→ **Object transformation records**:
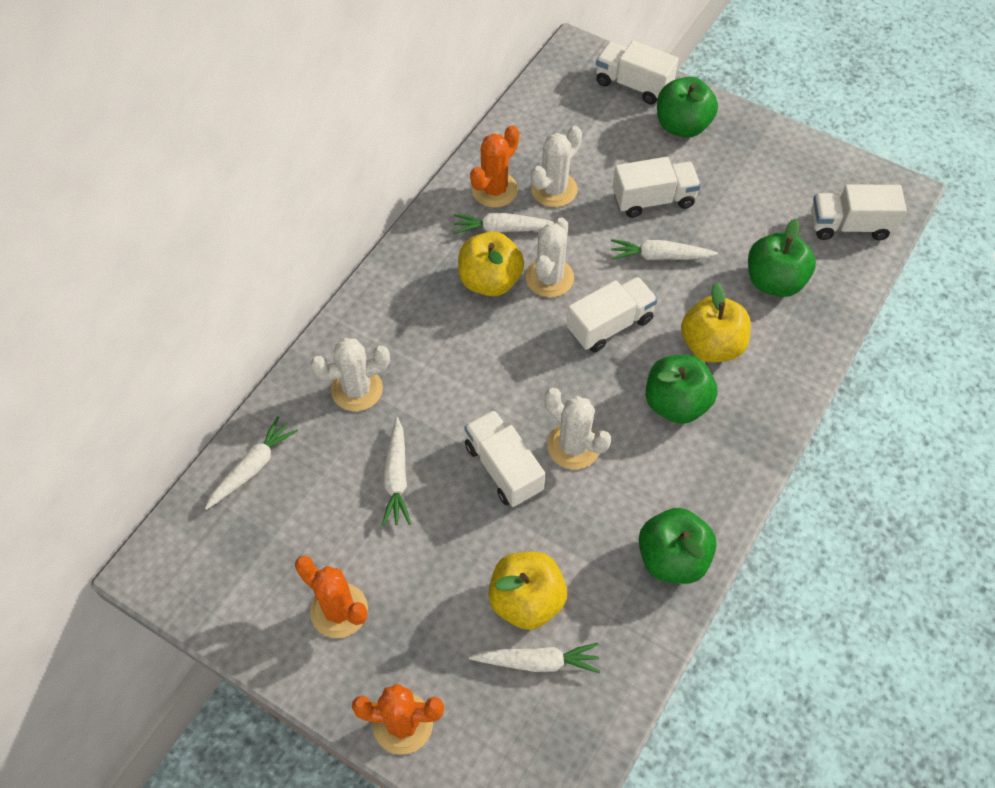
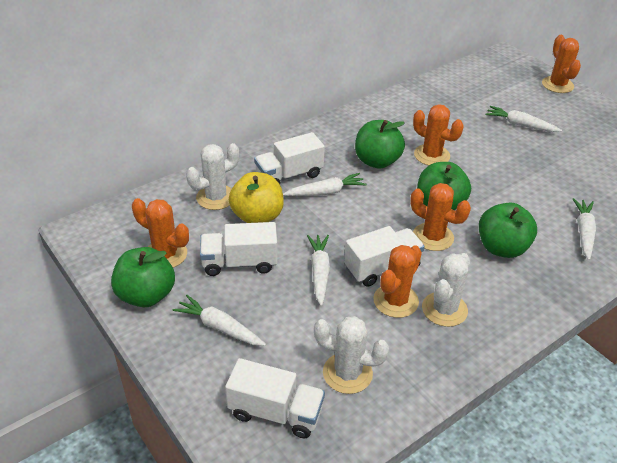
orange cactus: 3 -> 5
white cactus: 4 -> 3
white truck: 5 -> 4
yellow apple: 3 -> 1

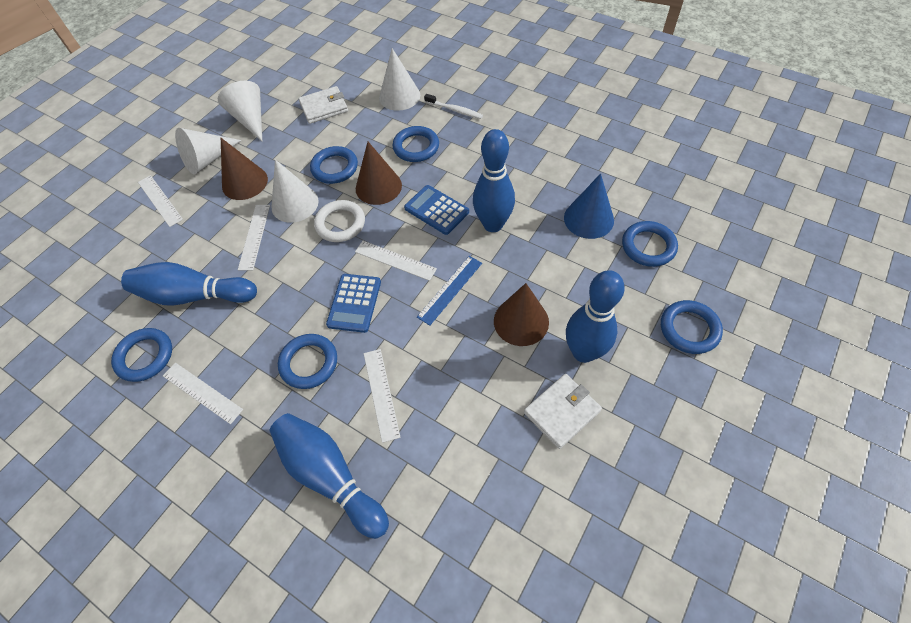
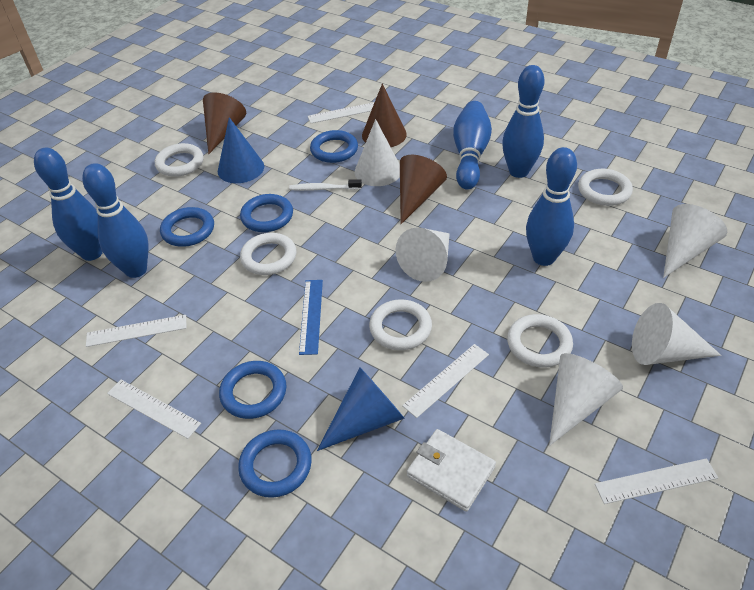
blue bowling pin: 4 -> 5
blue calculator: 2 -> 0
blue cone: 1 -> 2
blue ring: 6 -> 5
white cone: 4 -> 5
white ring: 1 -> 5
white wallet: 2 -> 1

→ **What you are asked to do**: Each line of the records that contains the string "white" must be copied.

→ **Solution**:
white cactus: 4 -> 3
white truck: 5 -> 4
white cone: 4 -> 5
white ring: 1 -> 5
white wallet: 2 -> 1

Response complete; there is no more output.